**EXERCISE OBJECTIVE:** Print each line exactly, beginning with the one where "purple brick H8:H10" appears and ending at the last line below.

=== ENTRIES PROVIDED ===

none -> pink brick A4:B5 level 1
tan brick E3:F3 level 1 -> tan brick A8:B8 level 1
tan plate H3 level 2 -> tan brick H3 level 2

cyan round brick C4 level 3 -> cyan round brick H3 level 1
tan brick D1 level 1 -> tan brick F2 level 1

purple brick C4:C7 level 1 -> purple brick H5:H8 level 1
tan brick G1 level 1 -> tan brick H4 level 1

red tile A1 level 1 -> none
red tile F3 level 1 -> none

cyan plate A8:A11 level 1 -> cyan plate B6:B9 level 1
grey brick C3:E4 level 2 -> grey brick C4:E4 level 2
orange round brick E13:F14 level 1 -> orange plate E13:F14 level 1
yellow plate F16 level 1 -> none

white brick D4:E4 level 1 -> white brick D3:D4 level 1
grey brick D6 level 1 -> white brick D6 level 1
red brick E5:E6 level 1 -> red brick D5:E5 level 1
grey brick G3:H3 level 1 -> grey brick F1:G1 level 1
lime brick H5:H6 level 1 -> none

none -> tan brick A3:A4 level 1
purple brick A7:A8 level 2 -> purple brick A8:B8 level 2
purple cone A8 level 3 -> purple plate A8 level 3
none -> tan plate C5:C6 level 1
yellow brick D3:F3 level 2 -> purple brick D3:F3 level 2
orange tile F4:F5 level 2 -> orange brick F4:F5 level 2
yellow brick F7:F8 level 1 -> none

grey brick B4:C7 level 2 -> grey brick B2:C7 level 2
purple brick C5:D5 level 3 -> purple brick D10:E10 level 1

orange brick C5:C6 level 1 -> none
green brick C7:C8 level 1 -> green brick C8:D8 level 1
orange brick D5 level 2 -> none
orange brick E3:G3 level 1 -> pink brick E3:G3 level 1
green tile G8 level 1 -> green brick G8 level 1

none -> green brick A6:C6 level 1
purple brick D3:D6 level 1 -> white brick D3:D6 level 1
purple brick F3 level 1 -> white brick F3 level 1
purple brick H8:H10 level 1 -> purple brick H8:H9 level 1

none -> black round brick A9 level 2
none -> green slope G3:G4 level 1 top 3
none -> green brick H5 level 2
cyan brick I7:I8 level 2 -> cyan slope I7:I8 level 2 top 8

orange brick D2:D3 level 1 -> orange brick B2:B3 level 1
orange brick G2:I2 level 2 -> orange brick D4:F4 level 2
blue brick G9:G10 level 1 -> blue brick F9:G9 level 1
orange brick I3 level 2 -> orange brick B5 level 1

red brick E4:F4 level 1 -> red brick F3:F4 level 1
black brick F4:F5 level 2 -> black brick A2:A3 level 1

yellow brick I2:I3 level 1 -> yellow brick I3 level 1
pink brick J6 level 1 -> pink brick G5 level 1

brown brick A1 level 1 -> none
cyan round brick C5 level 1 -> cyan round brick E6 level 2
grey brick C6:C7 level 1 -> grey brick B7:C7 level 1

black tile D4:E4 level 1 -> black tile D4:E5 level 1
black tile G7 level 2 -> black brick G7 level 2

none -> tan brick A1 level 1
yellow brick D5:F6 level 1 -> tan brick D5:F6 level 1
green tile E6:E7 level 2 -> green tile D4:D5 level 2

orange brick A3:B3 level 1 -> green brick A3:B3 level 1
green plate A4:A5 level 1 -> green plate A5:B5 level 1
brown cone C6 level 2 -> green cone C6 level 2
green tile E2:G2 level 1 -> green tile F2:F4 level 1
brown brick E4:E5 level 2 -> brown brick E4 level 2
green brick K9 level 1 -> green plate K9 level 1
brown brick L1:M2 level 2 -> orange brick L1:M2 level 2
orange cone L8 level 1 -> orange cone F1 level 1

===

**ANSWER SECTION:**
purple brick H8:H10 level 1 -> purple brick H8:H9 level 1

none -> black round brick A9 level 2
none -> green slope G3:G4 level 1 top 3
none -> green brick H5 level 2
cyan brick I7:I8 level 2 -> cyan slope I7:I8 level 2 top 8

orange brick D2:D3 level 1 -> orange brick B2:B3 level 1
orange brick G2:I2 level 2 -> orange brick D4:F4 level 2
blue brick G9:G10 level 1 -> blue brick F9:G9 level 1
orange brick I3 level 2 -> orange brick B5 level 1

red brick E4:F4 level 1 -> red brick F3:F4 level 1
black brick F4:F5 level 2 -> black brick A2:A3 level 1

yellow brick I2:I3 level 1 -> yellow brick I3 level 1
pink brick J6 level 1 -> pink brick G5 level 1

brown brick A1 level 1 -> none
cyan round brick C5 level 1 -> cyan round brick E6 level 2
grey brick C6:C7 level 1 -> grey brick B7:C7 level 1

black tile D4:E4 level 1 -> black tile D4:E5 level 1
black tile G7 level 2 -> black brick G7 level 2

none -> tan brick A1 level 1
yellow brick D5:F6 level 1 -> tan brick D5:F6 level 1
green tile E6:E7 level 2 -> green tile D4:D5 level 2

orange brick A3:B3 level 1 -> green brick A3:B3 level 1
green plate A4:A5 level 1 -> green plate A5:B5 level 1
brown cone C6 level 2 -> green cone C6 level 2
green tile E2:G2 level 1 -> green tile F2:F4 level 1
brown brick E4:E5 level 2 -> brown brick E4 level 2
green brick K9 level 1 -> green plate K9 level 1
brown brick L1:M2 level 2 -> orange brick L1:M2 level 2
orange cone L8 level 1 -> orange cone F1 level 1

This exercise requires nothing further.